Data provided:
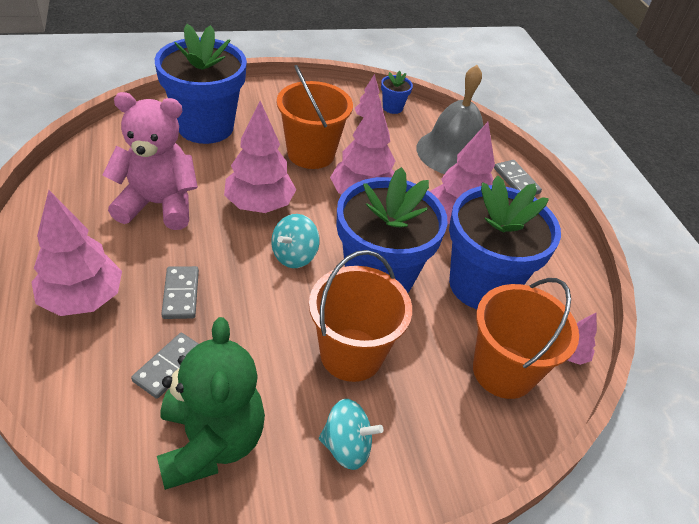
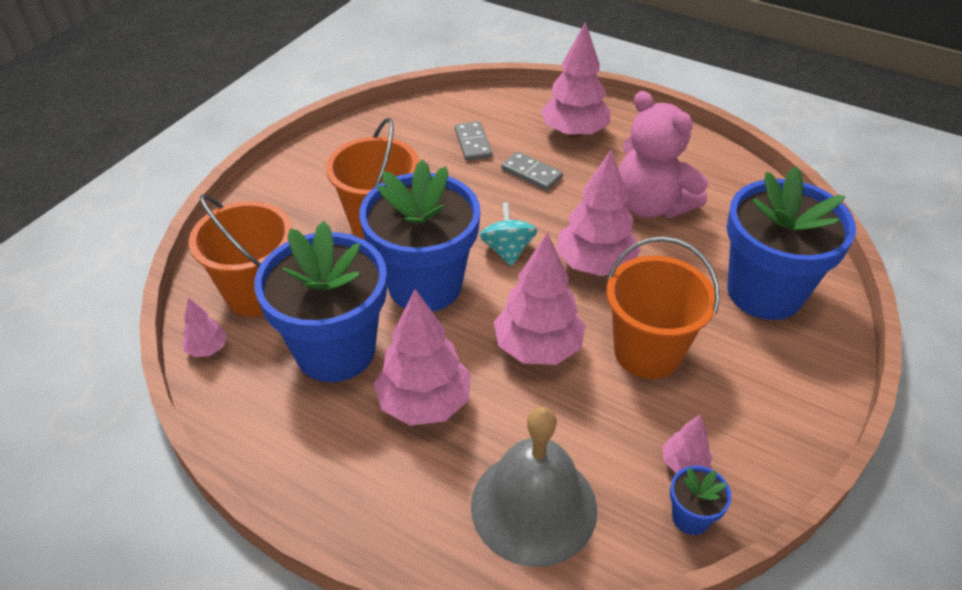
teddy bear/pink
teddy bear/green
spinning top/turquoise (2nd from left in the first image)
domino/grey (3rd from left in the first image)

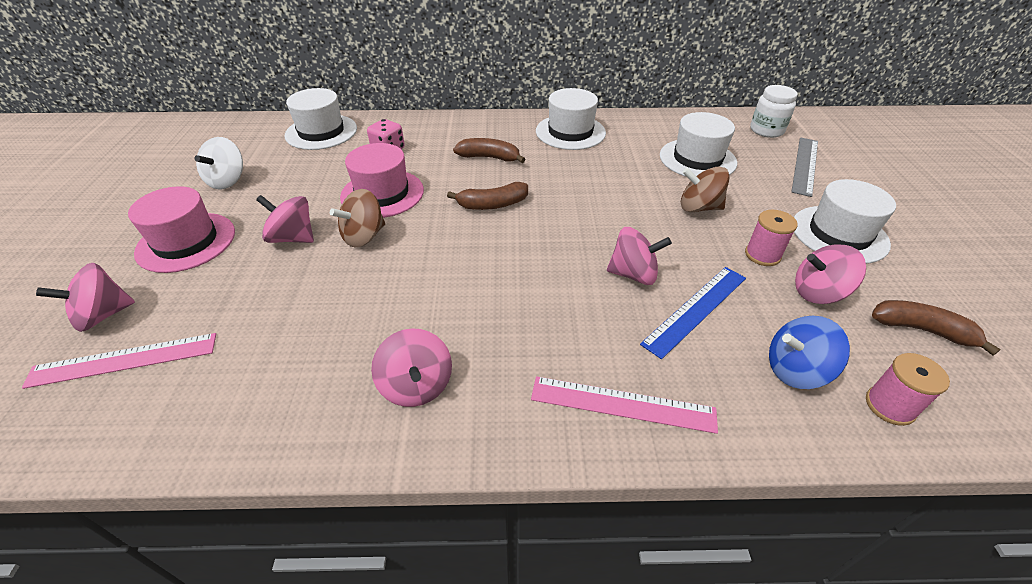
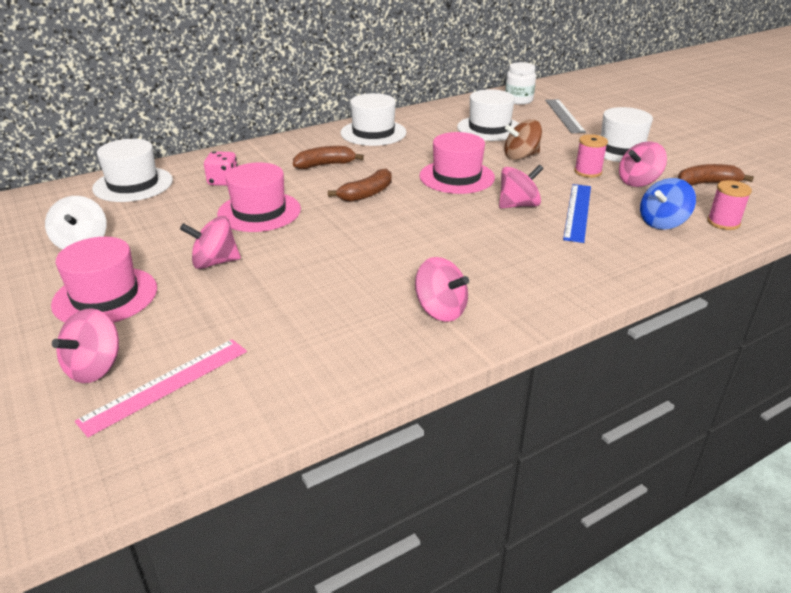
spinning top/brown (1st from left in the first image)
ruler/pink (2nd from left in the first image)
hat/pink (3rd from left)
---
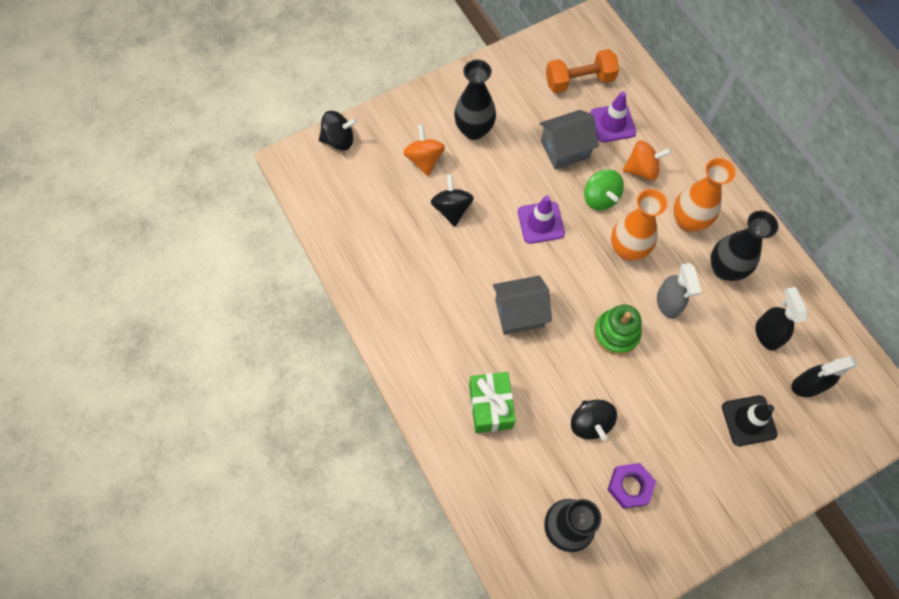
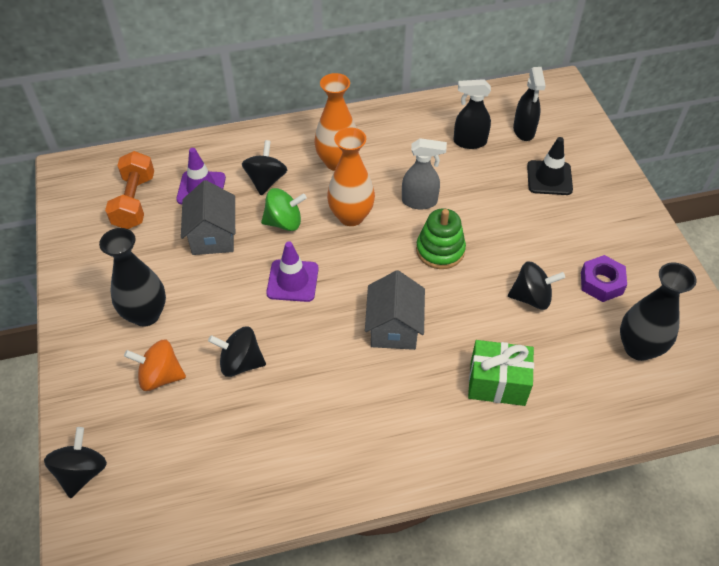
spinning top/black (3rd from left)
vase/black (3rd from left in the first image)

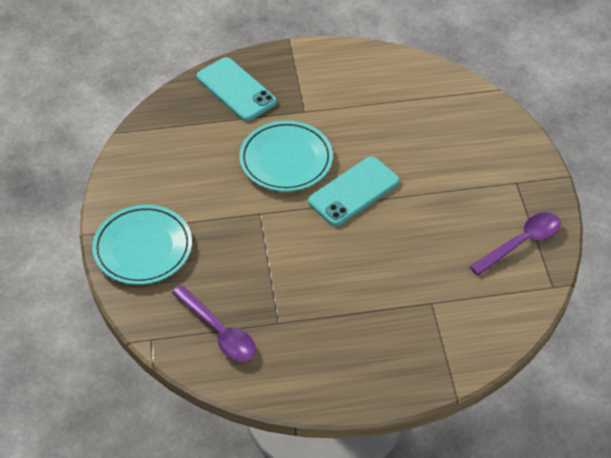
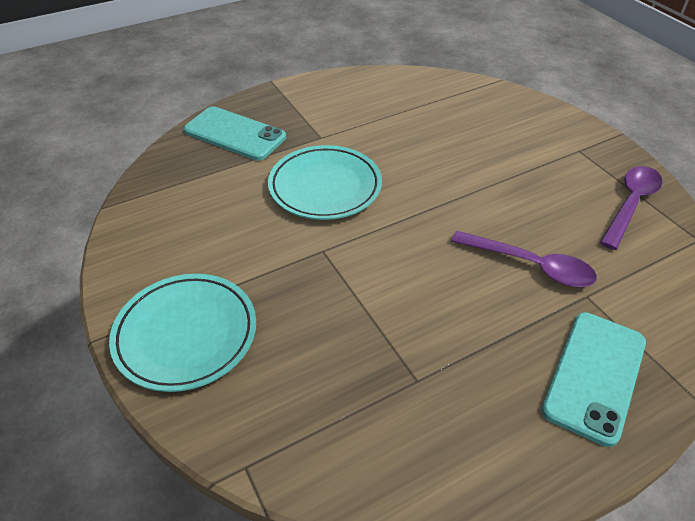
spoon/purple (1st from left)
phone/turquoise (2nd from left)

What you have to do: Copy out the listing above from the line containing "teddy bear/pink" to the line containing "hat/pink (3rd from left)", both included, exactly as written and minus the images.

Output for this task:
teddy bear/pink
teddy bear/green
spinning top/turquoise (2nd from left in the first image)
domino/grey (3rd from left in the first image)

spinning top/brown (1st from left in the first image)
ruler/pink (2nd from left in the first image)
hat/pink (3rd from left)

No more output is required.